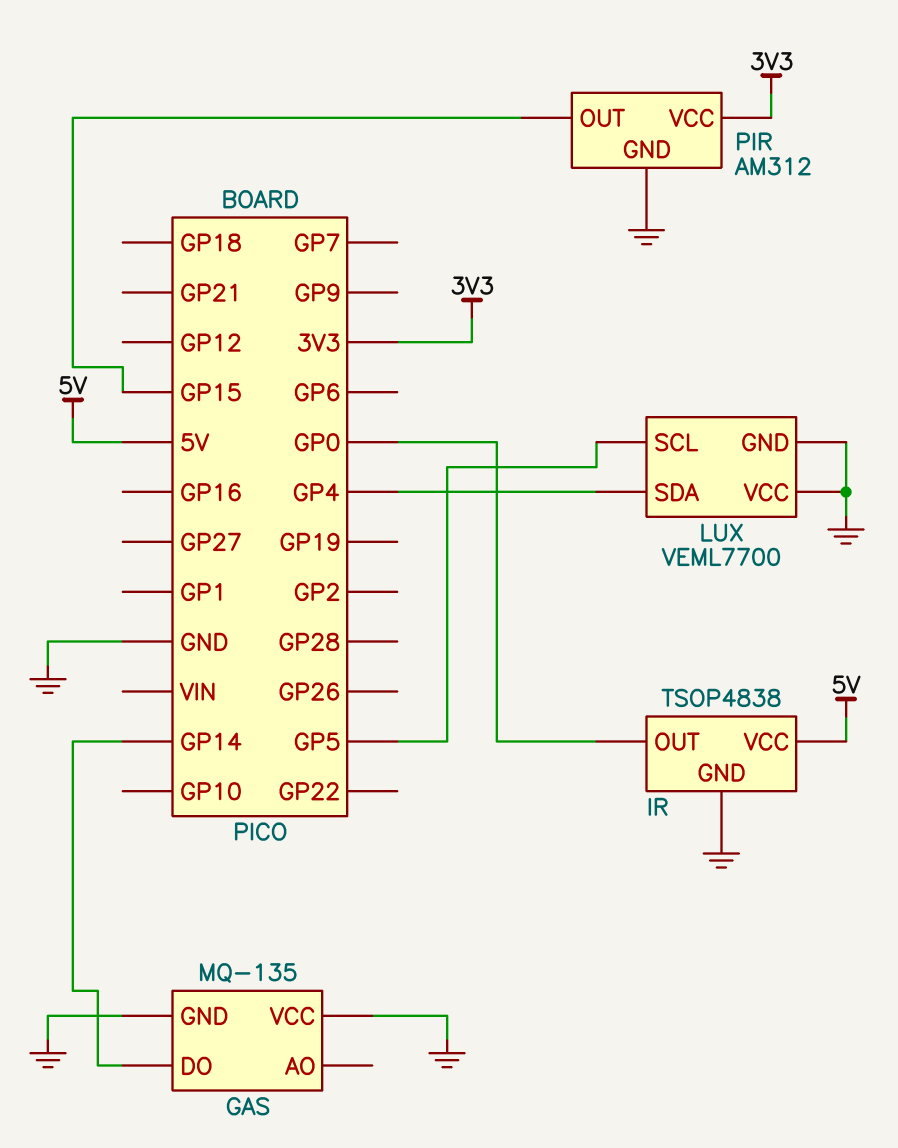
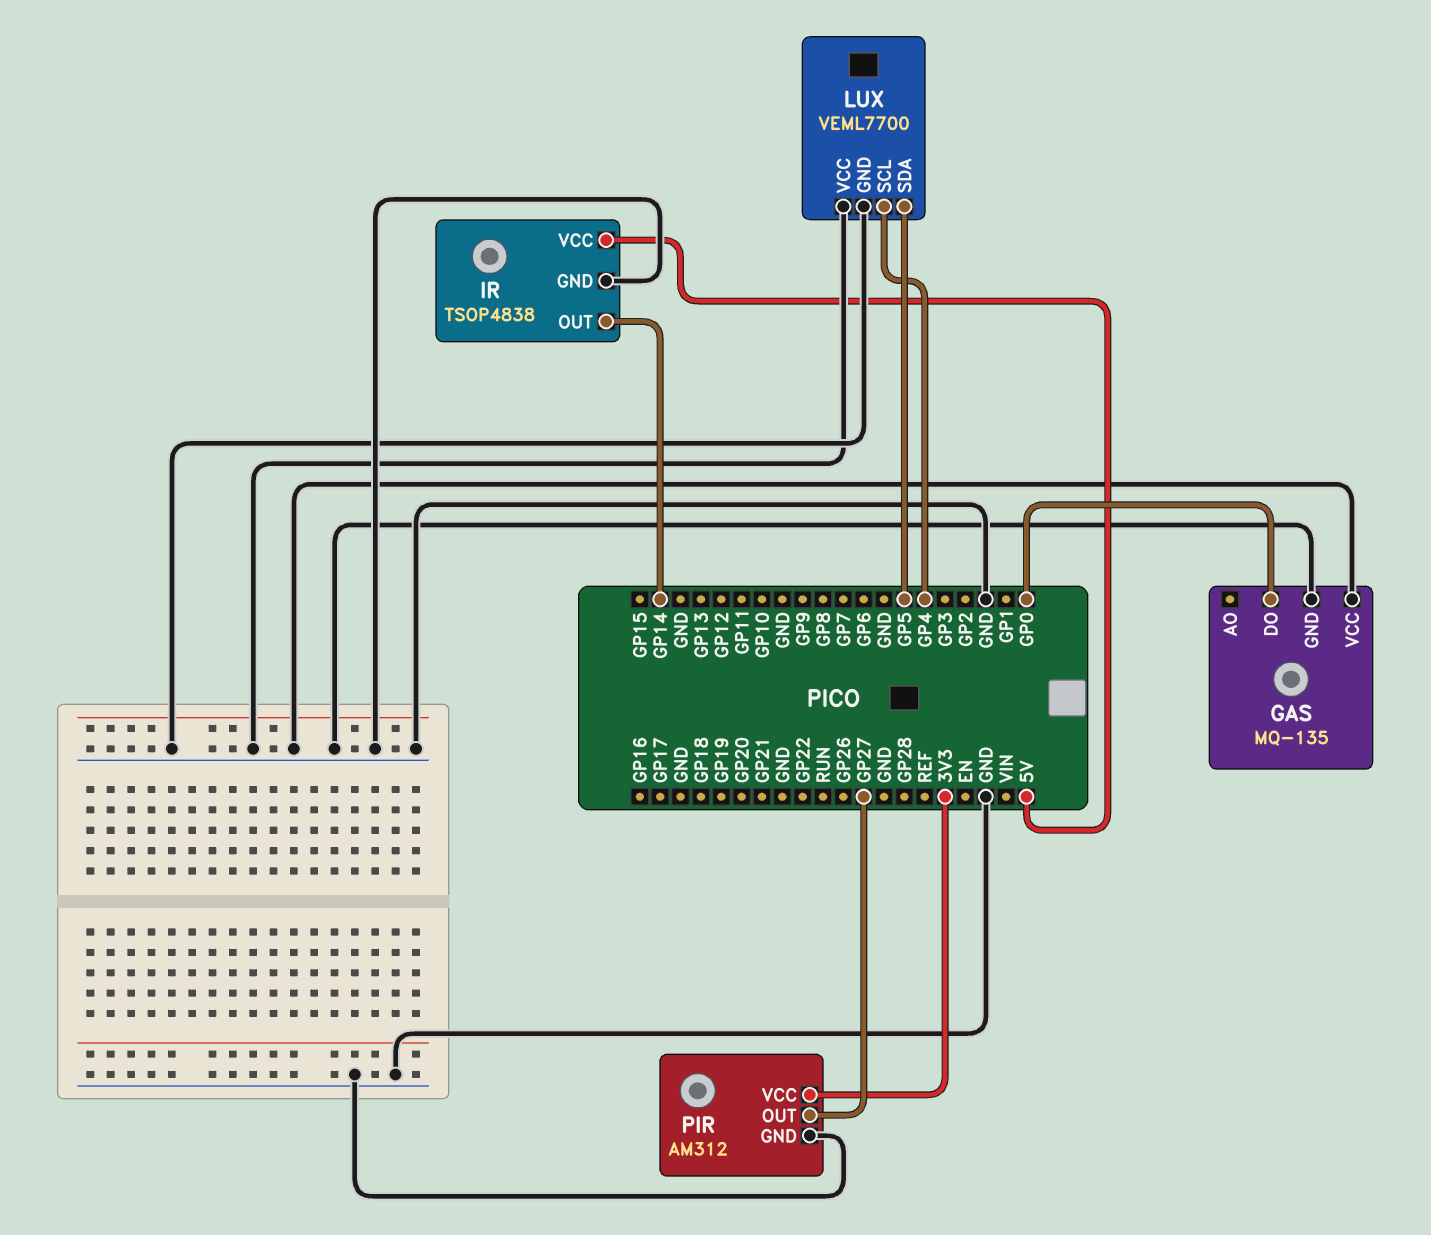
GAS pin DO: GP14 -> GP0
IR pin OUT: GP0 -> GP14
LUX pin SCL: GP5 -> GP4
LUX pin SDA: GP4 -> GP5
PIR pin OUT: GP15 -> GP27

────────────────────────────────────────

Make an exact copy of every record, pictures excluded.

GAS pin DO: GP14 -> GP0
IR pin OUT: GP0 -> GP14
LUX pin SCL: GP5 -> GP4
LUX pin SDA: GP4 -> GP5
PIR pin OUT: GP15 -> GP27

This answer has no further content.